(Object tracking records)
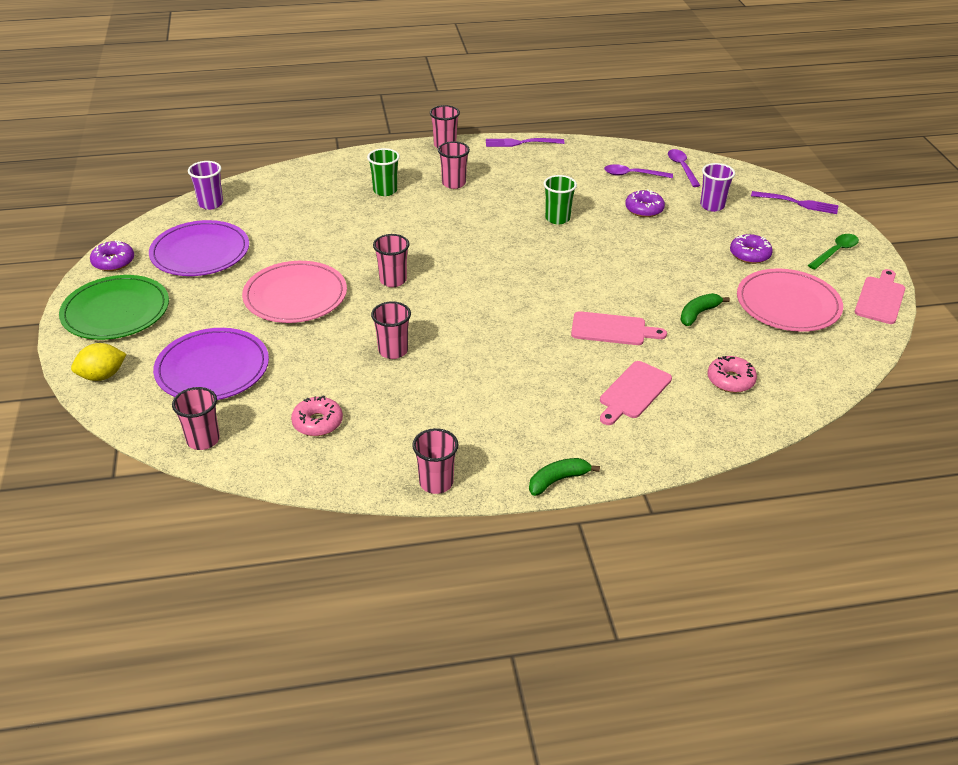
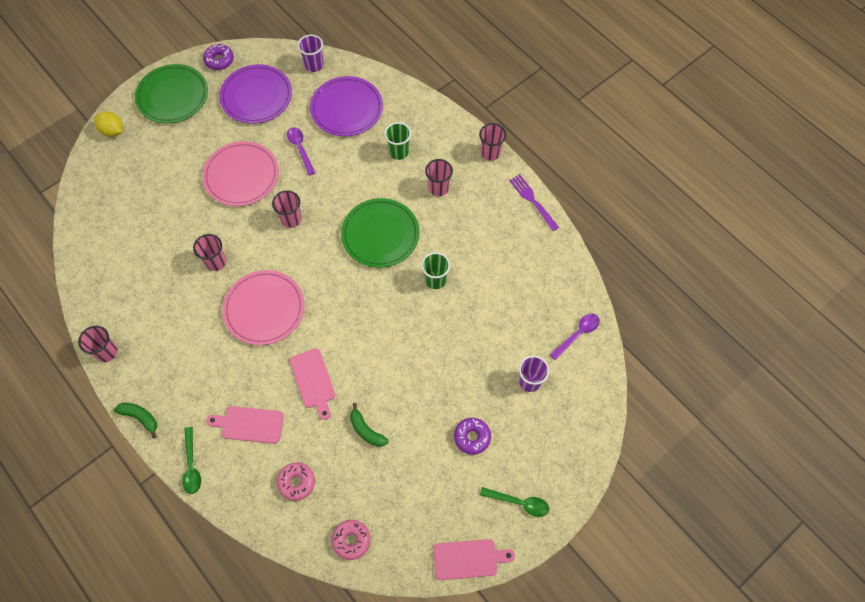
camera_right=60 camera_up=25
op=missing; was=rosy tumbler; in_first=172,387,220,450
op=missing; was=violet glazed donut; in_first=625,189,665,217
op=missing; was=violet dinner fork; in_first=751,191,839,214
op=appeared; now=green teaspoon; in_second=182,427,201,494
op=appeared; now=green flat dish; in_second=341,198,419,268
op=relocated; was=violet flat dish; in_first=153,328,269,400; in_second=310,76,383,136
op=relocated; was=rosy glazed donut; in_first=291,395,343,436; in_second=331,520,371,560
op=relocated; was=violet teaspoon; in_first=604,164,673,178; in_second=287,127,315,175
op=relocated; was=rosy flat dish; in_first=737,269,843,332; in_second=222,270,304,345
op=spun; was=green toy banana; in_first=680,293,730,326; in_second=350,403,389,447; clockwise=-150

### [Work required]
Could you retype exactly the lines above, starting at the line that contains "op=missing; was=violet dinner" and ending at the line that contains "op=relocated; was=violet flat", and nothing more?

### [Completed task]
op=missing; was=violet dinner fork; in_first=751,191,839,214
op=appeared; now=green teaspoon; in_second=182,427,201,494
op=appeared; now=green flat dish; in_second=341,198,419,268
op=relocated; was=violet flat dish; in_first=153,328,269,400; in_second=310,76,383,136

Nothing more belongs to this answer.